→ **Exercise data**:
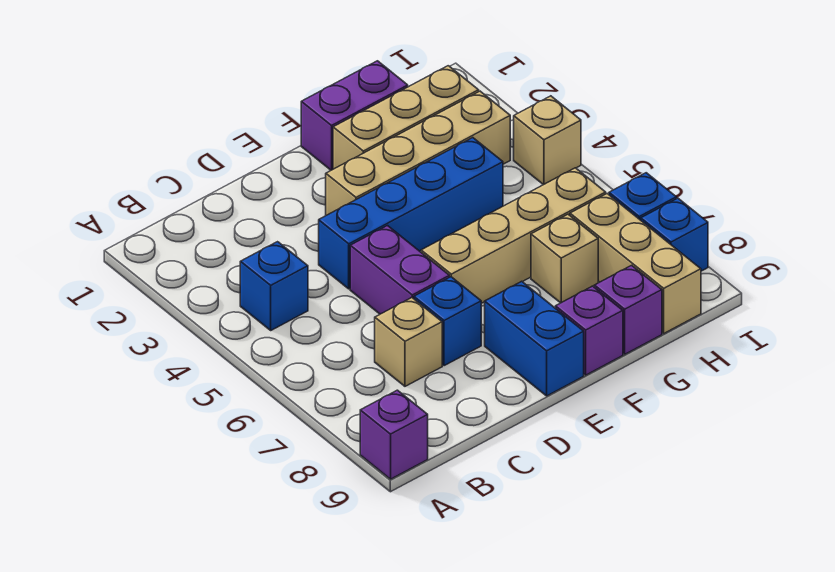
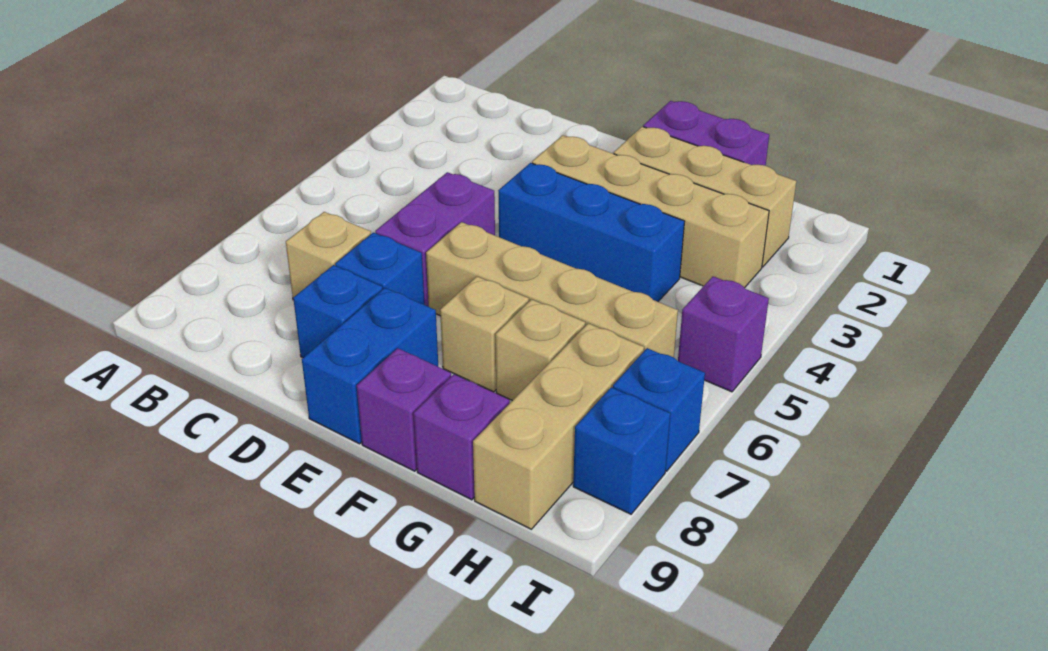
purple brick A9 level 1 -> purple brick I5 level 1
blue brick B4 level 1 -> blue brick D8 level 1
blue brick D4:G4 level 1 -> blue brick E4:G4 level 1
tan brick I4 level 1 -> tan brick F7 level 1

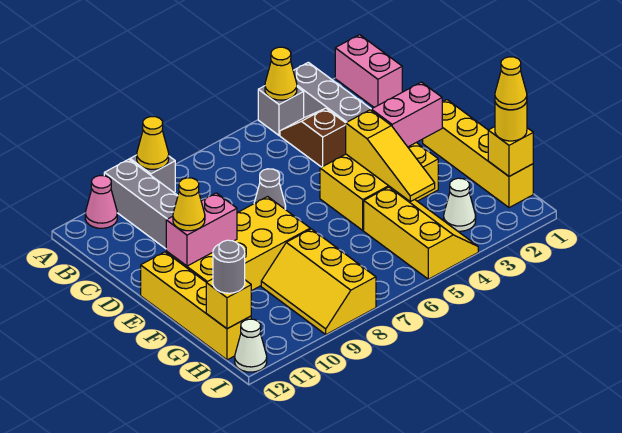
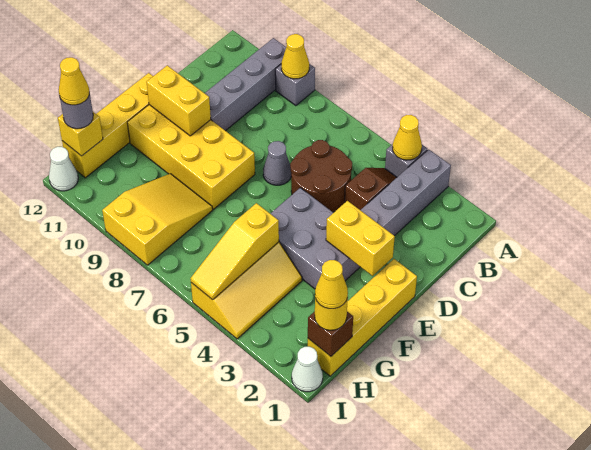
pink brick A1:B1 level 1 -> none
pink cone A11 level 1 -> none
none -> brown round brick C5:D6 level 1
pink brick E2:E3 level 2 -> yellow brick E2:E3 level 2
yellow brick E3:F5 level 1 -> grey brick E3:F5 level 1
yellow slope E4:G4 level 2 top E -> yellow slope G5:I5 level 2 top G
pink brick E10:E11 level 2 -> yellow brick E10:E11 level 2
yellow cone E11 level 3 -> yellow cone H12 level 4
yellow slope G8:I9 level 1 top 8 -> yellow slope G8:I9 level 1 top I
yellow brick H1 level 2 -> brown brick H1 level 2
white cone H3 level 1 -> white cone I1 level 1

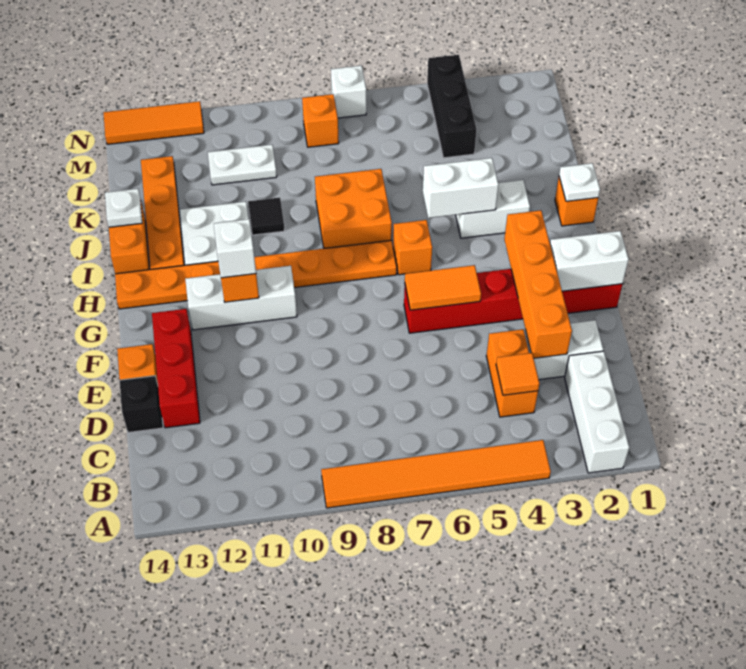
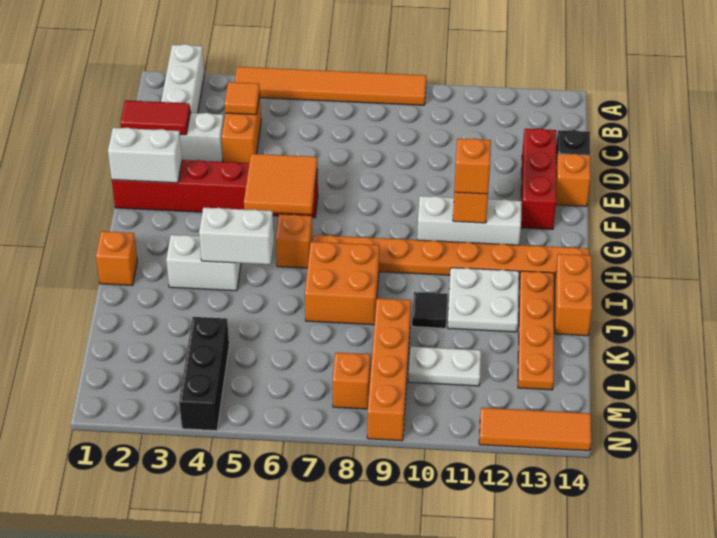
none -> red tile D1:D2 level 2
orange brick D3:G3 level 2 -> orange brick K9:N9 level 1
orange tile F5:F6 level 2 -> orange tile F5:G6 level 2
white brick G11 level 3 -> orange brick G11 level 3
white plate I1 level 2 -> none
white plate J14 level 2 -> none
white brick N7 level 1 -> none

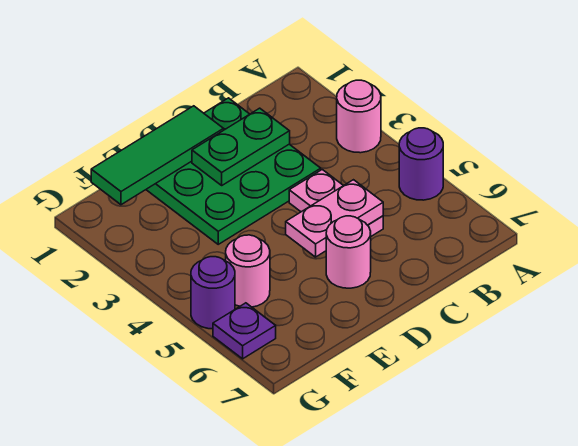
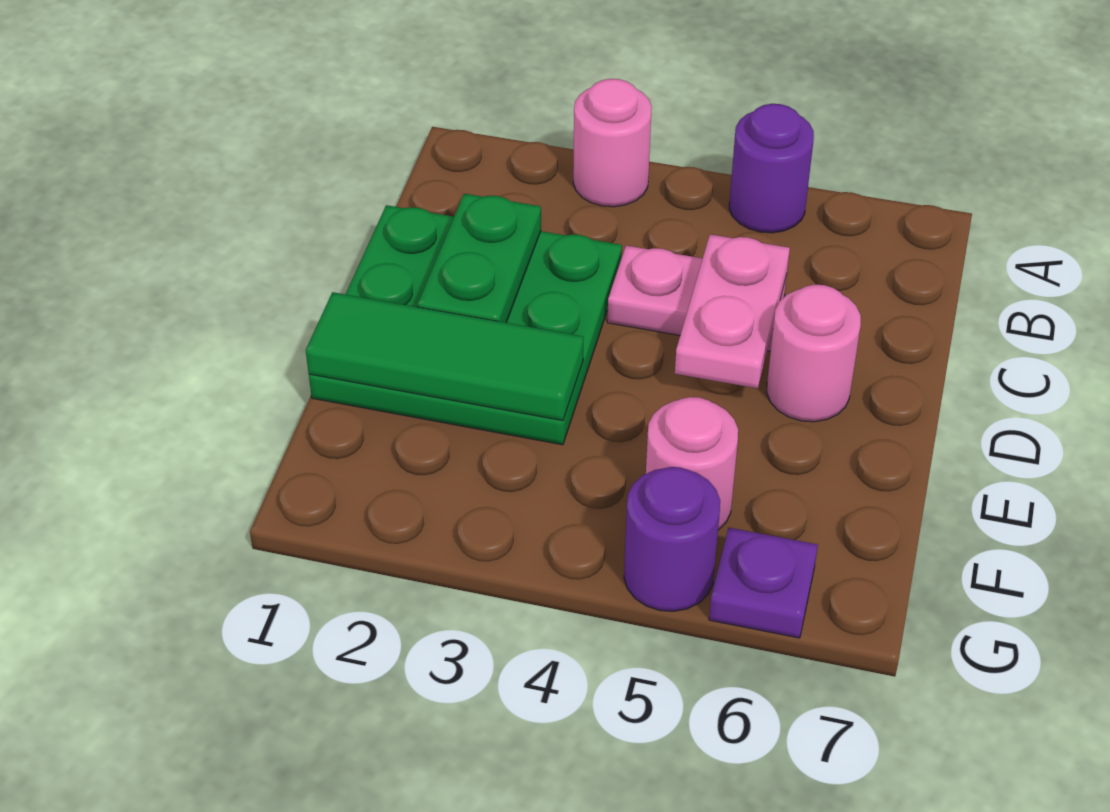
green tile D1:F1 level 2 -> green tile E1:E3 level 2

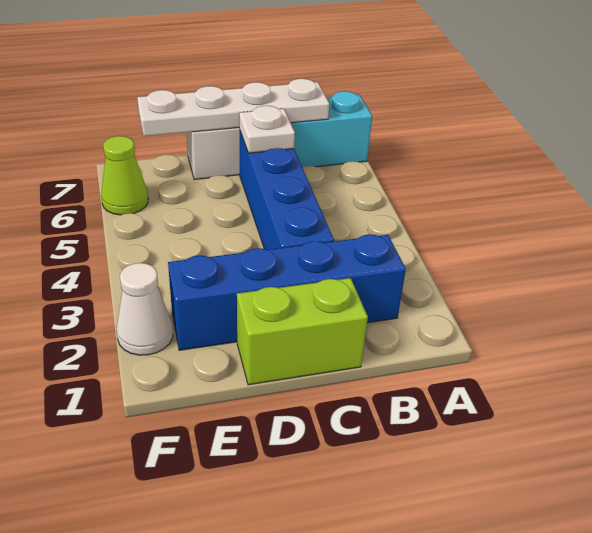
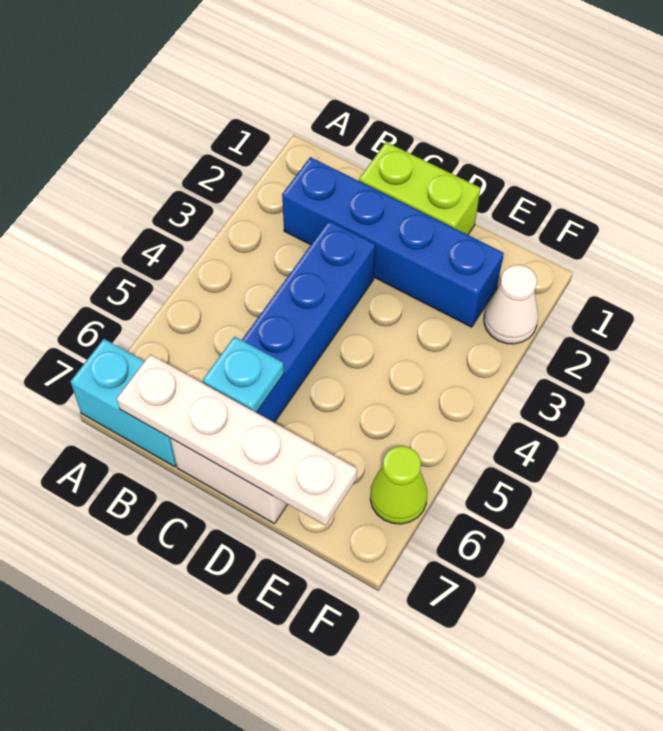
white plate C6 level 2 -> cyan plate C6 level 2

→ **What is needed**: If a line in the material above holds "brown", copy it.

→ **Written response**:
none -> brown round brick C5:D6 level 1
yellow brick H1 level 2 -> brown brick H1 level 2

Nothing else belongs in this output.